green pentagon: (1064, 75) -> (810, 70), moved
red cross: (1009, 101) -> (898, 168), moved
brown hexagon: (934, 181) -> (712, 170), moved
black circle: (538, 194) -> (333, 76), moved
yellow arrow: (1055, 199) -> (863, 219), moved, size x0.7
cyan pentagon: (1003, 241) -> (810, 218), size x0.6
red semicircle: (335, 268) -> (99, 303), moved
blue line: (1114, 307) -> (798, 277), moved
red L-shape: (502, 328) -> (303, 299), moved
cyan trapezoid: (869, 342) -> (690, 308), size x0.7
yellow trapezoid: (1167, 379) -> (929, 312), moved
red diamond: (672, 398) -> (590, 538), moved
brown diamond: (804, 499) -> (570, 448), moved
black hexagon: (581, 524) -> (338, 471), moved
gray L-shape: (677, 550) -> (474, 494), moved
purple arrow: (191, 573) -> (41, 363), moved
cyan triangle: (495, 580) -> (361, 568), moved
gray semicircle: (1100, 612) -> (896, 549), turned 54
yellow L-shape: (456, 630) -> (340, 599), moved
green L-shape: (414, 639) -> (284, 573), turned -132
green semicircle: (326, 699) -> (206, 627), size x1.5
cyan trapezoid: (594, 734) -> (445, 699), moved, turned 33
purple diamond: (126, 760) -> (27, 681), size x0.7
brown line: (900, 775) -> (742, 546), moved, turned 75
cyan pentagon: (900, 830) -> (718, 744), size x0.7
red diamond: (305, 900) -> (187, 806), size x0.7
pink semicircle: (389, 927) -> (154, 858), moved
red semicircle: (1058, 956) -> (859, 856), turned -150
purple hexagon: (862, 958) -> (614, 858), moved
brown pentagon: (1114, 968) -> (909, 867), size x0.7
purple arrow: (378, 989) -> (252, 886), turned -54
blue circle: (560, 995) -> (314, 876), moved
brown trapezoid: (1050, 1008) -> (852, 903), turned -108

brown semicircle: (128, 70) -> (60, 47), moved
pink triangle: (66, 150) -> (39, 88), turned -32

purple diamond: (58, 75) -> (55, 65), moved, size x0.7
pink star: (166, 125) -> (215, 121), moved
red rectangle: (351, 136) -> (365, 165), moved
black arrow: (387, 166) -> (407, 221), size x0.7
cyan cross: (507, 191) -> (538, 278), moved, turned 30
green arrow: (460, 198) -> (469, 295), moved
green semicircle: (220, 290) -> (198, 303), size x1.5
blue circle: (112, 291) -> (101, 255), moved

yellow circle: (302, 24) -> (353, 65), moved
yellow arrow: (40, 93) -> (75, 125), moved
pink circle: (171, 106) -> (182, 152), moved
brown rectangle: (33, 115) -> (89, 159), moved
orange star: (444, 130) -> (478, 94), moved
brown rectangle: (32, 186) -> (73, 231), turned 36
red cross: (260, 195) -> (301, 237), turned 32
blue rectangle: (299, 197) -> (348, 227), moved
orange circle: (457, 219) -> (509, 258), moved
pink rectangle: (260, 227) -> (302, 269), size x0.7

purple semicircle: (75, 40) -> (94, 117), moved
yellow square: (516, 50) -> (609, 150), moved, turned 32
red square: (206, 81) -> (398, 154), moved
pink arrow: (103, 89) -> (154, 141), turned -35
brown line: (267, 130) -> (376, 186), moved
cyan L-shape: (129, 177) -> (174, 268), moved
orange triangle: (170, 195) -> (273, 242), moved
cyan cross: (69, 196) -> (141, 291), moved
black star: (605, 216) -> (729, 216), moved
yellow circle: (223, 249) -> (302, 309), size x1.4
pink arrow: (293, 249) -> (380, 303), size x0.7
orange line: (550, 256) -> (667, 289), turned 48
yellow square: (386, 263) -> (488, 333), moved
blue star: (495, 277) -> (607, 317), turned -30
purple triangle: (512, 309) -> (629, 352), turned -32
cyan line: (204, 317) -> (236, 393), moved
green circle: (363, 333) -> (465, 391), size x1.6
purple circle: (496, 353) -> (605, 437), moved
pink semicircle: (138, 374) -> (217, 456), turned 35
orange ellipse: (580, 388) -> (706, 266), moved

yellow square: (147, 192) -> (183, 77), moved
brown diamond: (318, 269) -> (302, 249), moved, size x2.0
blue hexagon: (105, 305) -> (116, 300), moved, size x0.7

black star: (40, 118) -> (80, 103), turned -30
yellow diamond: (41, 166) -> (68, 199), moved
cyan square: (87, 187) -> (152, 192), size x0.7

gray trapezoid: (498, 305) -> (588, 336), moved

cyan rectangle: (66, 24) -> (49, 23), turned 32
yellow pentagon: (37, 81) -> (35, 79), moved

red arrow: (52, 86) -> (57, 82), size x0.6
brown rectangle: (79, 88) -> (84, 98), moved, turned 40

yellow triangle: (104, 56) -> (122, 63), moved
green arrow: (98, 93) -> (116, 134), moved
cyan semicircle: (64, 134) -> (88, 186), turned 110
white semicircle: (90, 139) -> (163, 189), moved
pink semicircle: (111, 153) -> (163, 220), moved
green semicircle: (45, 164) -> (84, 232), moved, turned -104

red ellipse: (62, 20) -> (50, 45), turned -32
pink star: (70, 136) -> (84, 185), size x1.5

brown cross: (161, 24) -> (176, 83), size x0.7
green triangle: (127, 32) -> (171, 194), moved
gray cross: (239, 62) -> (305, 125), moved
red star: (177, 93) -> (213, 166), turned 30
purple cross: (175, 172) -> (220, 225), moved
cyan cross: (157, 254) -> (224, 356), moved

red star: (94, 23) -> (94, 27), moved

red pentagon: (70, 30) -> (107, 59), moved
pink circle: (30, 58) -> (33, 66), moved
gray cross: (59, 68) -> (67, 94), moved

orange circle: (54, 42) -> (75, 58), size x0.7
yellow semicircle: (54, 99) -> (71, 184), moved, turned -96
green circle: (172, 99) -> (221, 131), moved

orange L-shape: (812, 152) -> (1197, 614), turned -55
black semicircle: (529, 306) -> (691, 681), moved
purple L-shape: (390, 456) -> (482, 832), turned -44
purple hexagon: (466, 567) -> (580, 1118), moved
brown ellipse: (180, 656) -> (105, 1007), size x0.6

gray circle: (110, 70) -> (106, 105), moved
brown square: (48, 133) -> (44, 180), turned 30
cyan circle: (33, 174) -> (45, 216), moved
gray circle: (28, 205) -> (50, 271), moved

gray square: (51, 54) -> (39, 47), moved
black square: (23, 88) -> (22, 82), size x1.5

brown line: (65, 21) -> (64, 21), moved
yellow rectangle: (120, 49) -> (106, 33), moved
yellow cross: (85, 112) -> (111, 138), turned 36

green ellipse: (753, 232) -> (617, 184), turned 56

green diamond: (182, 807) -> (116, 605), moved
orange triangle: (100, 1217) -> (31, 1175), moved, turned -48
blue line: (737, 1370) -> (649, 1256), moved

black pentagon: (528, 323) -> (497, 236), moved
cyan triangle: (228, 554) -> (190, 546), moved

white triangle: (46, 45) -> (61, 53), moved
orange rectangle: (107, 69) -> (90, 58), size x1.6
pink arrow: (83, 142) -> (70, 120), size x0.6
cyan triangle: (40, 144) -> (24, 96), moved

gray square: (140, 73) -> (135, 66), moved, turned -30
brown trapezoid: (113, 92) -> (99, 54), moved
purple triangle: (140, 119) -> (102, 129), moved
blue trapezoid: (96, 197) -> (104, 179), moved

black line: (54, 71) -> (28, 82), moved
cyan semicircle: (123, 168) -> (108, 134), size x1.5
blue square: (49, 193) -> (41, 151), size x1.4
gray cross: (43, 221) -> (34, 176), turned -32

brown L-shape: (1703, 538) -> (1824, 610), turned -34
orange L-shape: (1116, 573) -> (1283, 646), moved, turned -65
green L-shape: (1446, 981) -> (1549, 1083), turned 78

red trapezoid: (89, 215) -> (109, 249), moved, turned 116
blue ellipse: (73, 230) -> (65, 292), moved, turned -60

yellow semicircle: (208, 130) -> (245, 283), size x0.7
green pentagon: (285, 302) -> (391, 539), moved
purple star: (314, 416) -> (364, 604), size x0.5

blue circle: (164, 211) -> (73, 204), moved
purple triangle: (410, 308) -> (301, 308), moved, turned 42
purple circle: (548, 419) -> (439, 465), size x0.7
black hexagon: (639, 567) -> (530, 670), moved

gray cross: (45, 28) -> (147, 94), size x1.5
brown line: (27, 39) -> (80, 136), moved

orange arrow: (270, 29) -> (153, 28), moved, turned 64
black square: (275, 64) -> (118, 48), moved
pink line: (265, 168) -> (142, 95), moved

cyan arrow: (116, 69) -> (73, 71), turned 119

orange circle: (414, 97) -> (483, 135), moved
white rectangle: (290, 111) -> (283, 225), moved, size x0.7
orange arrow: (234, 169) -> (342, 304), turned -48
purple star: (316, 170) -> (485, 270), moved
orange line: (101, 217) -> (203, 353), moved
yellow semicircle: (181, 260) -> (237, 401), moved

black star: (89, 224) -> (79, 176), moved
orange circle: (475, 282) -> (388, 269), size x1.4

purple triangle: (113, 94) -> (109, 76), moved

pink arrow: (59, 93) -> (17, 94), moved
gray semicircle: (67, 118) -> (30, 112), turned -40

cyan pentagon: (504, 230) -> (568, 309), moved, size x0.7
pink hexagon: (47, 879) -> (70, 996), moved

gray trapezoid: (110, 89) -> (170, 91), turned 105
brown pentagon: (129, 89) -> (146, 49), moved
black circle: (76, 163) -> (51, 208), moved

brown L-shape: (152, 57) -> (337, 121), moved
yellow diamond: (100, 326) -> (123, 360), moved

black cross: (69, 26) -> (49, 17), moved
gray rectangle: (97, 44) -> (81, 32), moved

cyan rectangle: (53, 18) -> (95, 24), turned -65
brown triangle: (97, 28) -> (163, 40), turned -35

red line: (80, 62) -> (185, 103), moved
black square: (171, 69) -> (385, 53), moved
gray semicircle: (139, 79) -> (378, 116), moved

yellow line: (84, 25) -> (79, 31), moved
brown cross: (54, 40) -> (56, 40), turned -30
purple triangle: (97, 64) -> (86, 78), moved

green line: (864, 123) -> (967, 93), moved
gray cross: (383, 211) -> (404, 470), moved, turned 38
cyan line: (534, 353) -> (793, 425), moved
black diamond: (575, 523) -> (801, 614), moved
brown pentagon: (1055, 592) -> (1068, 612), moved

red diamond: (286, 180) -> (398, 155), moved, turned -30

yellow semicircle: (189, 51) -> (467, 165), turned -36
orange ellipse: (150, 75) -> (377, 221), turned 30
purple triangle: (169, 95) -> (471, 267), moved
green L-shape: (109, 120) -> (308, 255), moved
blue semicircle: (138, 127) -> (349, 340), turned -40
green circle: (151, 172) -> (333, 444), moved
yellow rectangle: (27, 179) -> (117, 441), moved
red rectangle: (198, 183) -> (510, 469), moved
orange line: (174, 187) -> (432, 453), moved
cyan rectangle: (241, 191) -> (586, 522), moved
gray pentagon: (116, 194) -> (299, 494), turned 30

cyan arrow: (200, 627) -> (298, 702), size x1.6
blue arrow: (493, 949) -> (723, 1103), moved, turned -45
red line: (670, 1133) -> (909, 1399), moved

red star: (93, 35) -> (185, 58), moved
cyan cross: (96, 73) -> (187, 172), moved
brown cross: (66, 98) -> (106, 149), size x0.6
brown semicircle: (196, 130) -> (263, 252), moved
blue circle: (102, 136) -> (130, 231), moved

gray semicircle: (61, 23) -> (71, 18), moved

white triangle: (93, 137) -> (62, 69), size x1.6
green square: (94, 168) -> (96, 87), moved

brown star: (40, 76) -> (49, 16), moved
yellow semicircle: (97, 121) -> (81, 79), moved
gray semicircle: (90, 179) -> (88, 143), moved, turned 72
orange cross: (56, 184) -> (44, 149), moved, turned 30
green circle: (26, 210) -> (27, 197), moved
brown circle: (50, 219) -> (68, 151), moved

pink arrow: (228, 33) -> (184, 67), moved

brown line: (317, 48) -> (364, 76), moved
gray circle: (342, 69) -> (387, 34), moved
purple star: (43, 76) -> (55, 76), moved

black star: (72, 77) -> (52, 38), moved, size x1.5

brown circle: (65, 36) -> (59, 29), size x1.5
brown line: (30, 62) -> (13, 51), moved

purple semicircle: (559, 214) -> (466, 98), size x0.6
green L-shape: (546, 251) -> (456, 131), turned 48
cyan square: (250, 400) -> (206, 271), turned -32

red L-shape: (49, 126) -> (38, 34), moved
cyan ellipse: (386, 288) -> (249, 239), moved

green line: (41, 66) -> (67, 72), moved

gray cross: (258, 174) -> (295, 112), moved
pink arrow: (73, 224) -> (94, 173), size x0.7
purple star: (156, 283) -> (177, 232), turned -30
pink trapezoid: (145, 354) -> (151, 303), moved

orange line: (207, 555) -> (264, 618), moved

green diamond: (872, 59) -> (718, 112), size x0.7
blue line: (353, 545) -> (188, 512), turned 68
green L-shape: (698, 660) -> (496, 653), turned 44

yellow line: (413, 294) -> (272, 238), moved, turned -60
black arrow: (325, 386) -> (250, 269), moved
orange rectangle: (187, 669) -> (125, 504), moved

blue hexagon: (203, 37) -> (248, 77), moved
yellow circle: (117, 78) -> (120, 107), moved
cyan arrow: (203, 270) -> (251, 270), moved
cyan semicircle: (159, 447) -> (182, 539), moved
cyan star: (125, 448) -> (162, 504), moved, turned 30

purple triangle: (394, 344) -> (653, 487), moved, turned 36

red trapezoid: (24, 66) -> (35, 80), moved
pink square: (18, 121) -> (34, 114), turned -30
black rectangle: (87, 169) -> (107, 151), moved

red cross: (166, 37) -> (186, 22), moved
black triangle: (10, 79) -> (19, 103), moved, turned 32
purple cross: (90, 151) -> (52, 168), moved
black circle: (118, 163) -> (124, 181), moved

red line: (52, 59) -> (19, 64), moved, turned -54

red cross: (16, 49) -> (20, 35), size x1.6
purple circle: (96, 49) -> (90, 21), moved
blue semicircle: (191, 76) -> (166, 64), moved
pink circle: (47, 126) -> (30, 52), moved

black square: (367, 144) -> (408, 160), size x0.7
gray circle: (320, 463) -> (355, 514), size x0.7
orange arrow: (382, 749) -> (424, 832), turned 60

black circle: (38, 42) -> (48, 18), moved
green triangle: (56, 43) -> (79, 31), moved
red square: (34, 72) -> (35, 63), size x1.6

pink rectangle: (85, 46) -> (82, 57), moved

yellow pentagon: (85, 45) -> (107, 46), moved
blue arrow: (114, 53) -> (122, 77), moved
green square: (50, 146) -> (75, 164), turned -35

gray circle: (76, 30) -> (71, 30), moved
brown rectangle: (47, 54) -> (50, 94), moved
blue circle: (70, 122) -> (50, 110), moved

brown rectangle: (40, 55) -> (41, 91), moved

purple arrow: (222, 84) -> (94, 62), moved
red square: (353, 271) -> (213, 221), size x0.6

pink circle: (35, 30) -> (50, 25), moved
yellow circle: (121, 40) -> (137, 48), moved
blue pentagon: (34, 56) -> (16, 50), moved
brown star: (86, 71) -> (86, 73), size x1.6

☆ ☆ ☆ ☆ ☆ ☆ ☆

Tell how many lines in the data contain the word "ellipse", answering with that number and no other text.

= The answer =
7